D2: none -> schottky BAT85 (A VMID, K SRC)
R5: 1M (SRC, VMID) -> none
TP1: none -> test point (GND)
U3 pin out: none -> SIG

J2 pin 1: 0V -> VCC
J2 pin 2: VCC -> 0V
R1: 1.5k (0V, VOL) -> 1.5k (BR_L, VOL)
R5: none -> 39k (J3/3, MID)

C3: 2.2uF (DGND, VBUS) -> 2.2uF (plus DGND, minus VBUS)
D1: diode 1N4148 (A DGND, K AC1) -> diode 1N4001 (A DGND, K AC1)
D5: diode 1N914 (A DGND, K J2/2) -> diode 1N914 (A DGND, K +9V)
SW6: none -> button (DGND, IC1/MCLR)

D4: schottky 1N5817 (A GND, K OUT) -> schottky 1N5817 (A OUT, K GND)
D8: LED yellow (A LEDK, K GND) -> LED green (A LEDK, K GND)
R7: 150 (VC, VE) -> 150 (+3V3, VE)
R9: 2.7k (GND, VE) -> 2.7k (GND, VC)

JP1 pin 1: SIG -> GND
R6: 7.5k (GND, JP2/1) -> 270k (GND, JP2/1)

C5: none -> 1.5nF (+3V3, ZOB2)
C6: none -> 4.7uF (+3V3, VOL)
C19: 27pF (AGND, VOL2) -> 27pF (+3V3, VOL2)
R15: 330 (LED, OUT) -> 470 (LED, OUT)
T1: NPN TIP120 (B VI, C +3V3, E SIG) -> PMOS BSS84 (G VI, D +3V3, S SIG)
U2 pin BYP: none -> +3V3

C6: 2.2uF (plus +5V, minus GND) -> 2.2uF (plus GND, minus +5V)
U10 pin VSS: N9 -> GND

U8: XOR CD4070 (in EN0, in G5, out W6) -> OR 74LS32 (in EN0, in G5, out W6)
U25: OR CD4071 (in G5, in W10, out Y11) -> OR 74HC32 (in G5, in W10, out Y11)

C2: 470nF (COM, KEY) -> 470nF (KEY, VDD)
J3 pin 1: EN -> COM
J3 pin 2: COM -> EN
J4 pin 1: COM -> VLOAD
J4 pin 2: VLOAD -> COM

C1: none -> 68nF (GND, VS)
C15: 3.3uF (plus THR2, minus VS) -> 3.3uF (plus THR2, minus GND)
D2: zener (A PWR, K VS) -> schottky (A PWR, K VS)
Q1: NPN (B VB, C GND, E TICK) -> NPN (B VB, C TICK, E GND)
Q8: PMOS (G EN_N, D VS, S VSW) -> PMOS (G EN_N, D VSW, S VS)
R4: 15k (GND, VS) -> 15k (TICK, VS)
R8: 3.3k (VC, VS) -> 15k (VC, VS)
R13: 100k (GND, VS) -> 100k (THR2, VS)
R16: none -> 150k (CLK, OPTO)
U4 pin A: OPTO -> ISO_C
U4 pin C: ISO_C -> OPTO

# What the task asks
Repeat the records exactly, leaving out none of them.

# Answer for the task
D2: none -> schottky BAT85 (A VMID, K SRC)
R5: 1M (SRC, VMID) -> none
TP1: none -> test point (GND)
U3 pin out: none -> SIG

J2 pin 1: 0V -> VCC
J2 pin 2: VCC -> 0V
R1: 1.5k (0V, VOL) -> 1.5k (BR_L, VOL)
R5: none -> 39k (J3/3, MID)

C3: 2.2uF (DGND, VBUS) -> 2.2uF (plus DGND, minus VBUS)
D1: diode 1N4148 (A DGND, K AC1) -> diode 1N4001 (A DGND, K AC1)
D5: diode 1N914 (A DGND, K J2/2) -> diode 1N914 (A DGND, K +9V)
SW6: none -> button (DGND, IC1/MCLR)

D4: schottky 1N5817 (A GND, K OUT) -> schottky 1N5817 (A OUT, K GND)
D8: LED yellow (A LEDK, K GND) -> LED green (A LEDK, K GND)
R7: 150 (VC, VE) -> 150 (+3V3, VE)
R9: 2.7k (GND, VE) -> 2.7k (GND, VC)

JP1 pin 1: SIG -> GND
R6: 7.5k (GND, JP2/1) -> 270k (GND, JP2/1)

C5: none -> 1.5nF (+3V3, ZOB2)
C6: none -> 4.7uF (+3V3, VOL)
C19: 27pF (AGND, VOL2) -> 27pF (+3V3, VOL2)
R15: 330 (LED, OUT) -> 470 (LED, OUT)
T1: NPN TIP120 (B VI, C +3V3, E SIG) -> PMOS BSS84 (G VI, D +3V3, S SIG)
U2 pin BYP: none -> +3V3

C6: 2.2uF (plus +5V, minus GND) -> 2.2uF (plus GND, minus +5V)
U10 pin VSS: N9 -> GND

U8: XOR CD4070 (in EN0, in G5, out W6) -> OR 74LS32 (in EN0, in G5, out W6)
U25: OR CD4071 (in G5, in W10, out Y11) -> OR 74HC32 (in G5, in W10, out Y11)

C2: 470nF (COM, KEY) -> 470nF (KEY, VDD)
J3 pin 1: EN -> COM
J3 pin 2: COM -> EN
J4 pin 1: COM -> VLOAD
J4 pin 2: VLOAD -> COM

C1: none -> 68nF (GND, VS)
C15: 3.3uF (plus THR2, minus VS) -> 3.3uF (plus THR2, minus GND)
D2: zener (A PWR, K VS) -> schottky (A PWR, K VS)
Q1: NPN (B VB, C GND, E TICK) -> NPN (B VB, C TICK, E GND)
Q8: PMOS (G EN_N, D VS, S VSW) -> PMOS (G EN_N, D VSW, S VS)
R4: 15k (GND, VS) -> 15k (TICK, VS)
R8: 3.3k (VC, VS) -> 15k (VC, VS)
R13: 100k (GND, VS) -> 100k (THR2, VS)
R16: none -> 150k (CLK, OPTO)
U4 pin A: OPTO -> ISO_C
U4 pin C: ISO_C -> OPTO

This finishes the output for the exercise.